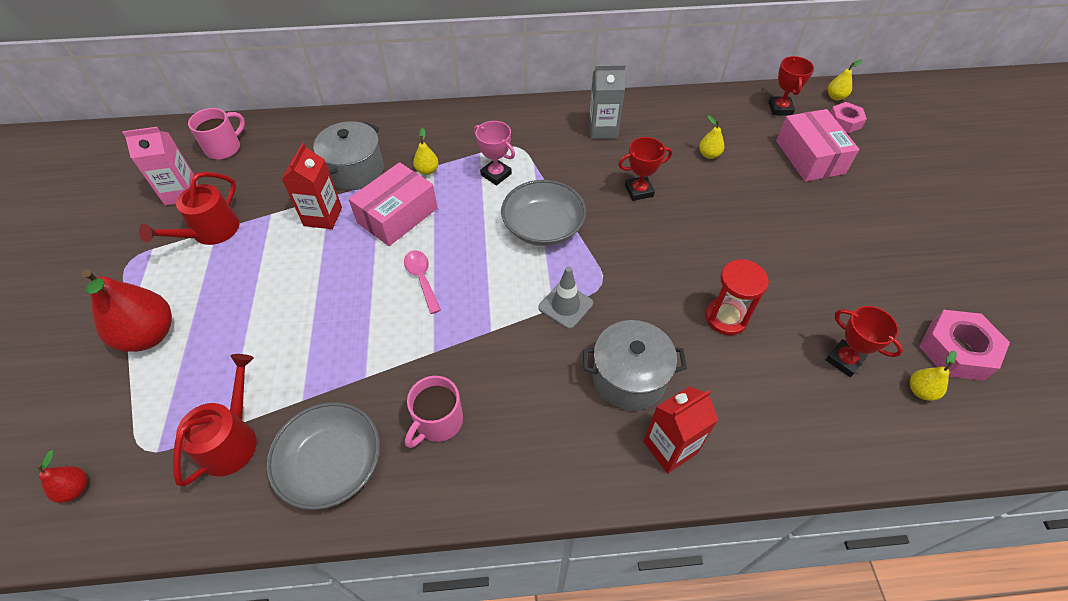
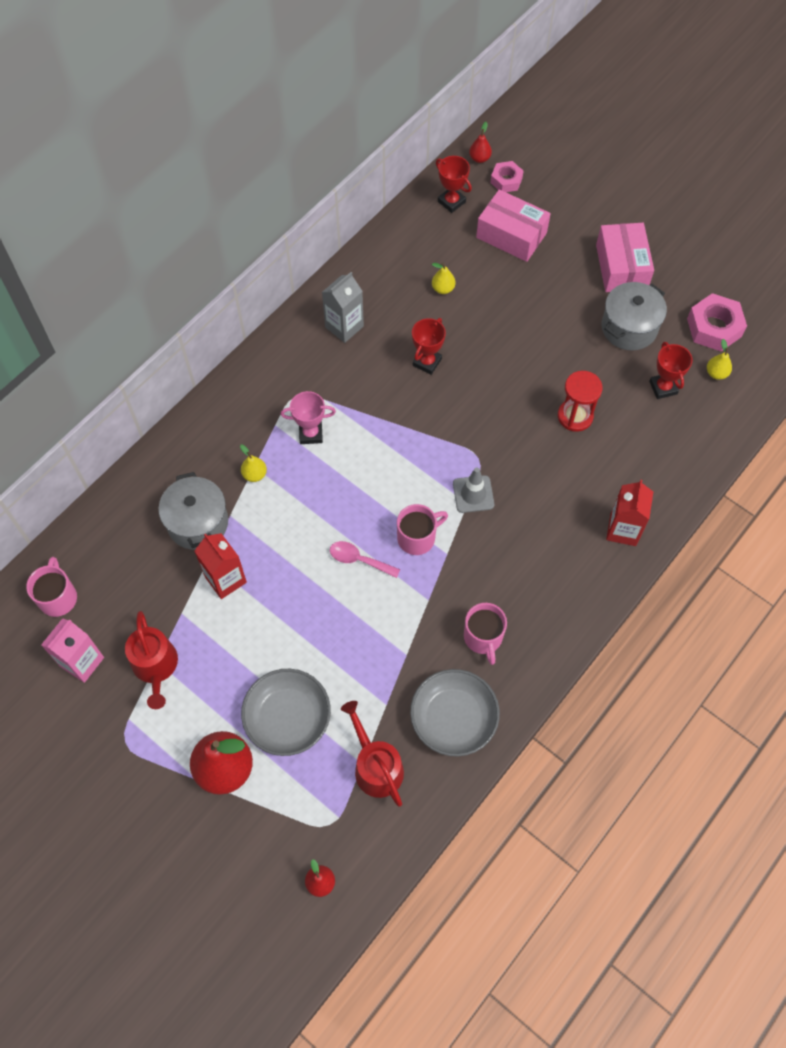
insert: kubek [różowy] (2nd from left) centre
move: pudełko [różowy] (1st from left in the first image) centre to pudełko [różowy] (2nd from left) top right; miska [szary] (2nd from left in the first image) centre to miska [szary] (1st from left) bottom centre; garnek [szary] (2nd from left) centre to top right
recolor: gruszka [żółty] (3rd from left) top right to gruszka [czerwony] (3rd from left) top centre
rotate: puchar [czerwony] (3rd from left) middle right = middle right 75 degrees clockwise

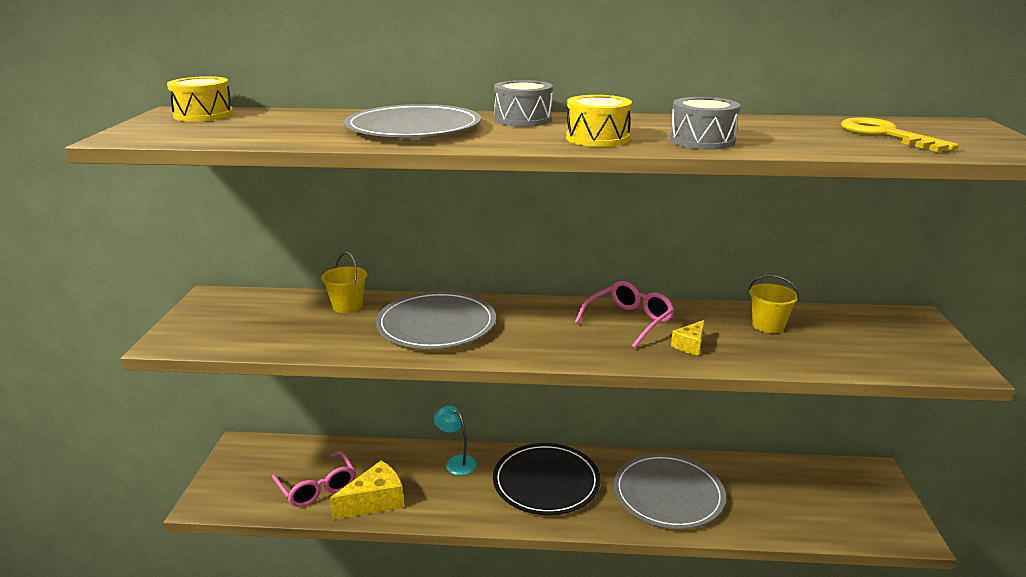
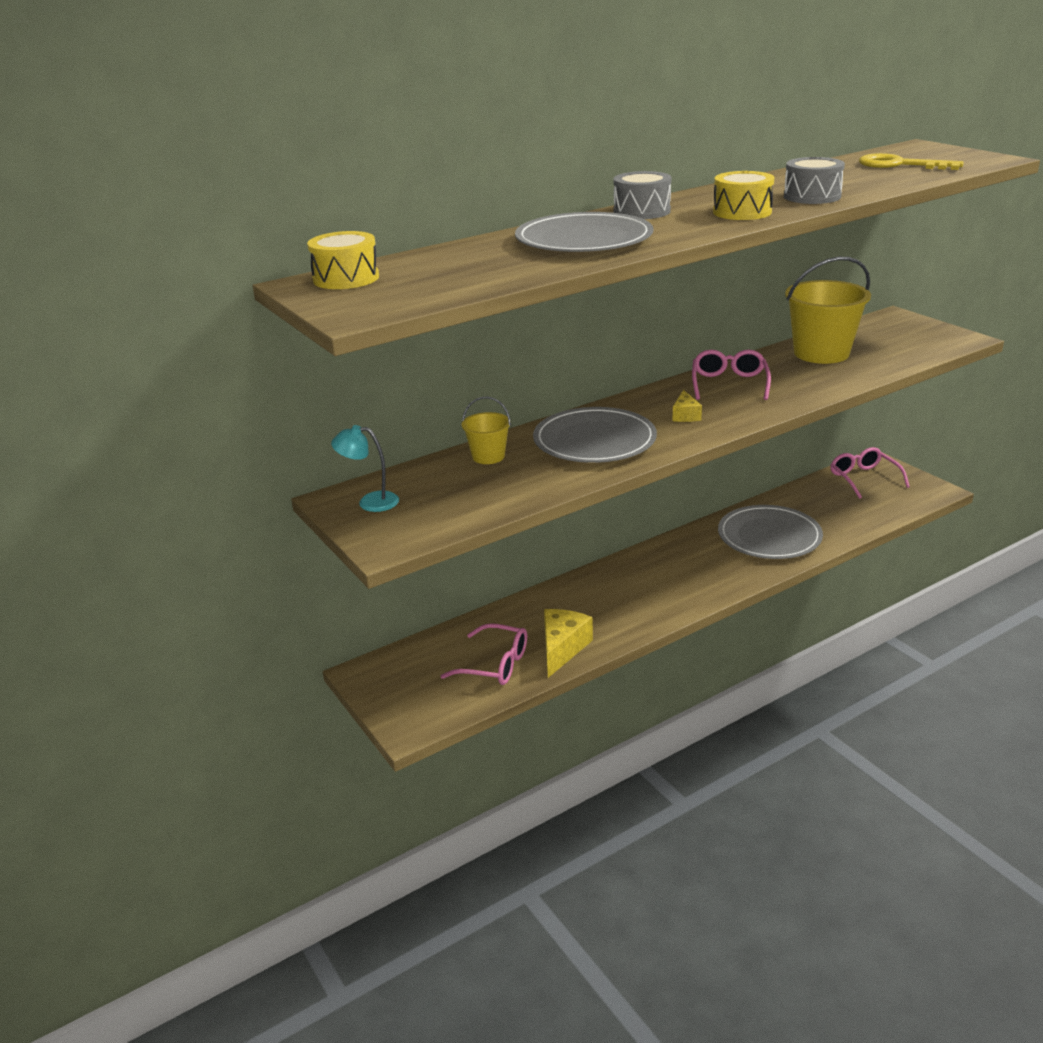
delete: talerz [czarny] bottom centre
insert: okulary [różowy] (3rd from left) middle right
move: ser [żółty] (2nd from left) middle right to centre; lampka [turkusowy] bottom centre to centre
resize: wiadro [żółty] (2nd from left) middle right = top right x1.96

----------------

> _Directions for this task_
Your copy must repeat the data word for word and show none of its images.

> _Exercise output_
insert: kubek [różowy] (2nd from left) centre
move: pudełko [różowy] (1st from left in the first image) centre to pudełko [różowy] (2nd from left) top right; miska [szary] (2nd from left in the first image) centre to miska [szary] (1st from left) bottom centre; garnek [szary] (2nd from left) centre to top right
recolor: gruszka [żółty] (3rd from left) top right to gruszka [czerwony] (3rd from left) top centre
rotate: puchar [czerwony] (3rd from left) middle right = middle right 75 degrees clockwise

delete: talerz [czarny] bottom centre
insert: okulary [różowy] (3rd from left) middle right
move: ser [żółty] (2nd from left) middle right to centre; lampka [turkusowy] bottom centre to centre
resize: wiadro [żółty] (2nd from left) middle right = top right x1.96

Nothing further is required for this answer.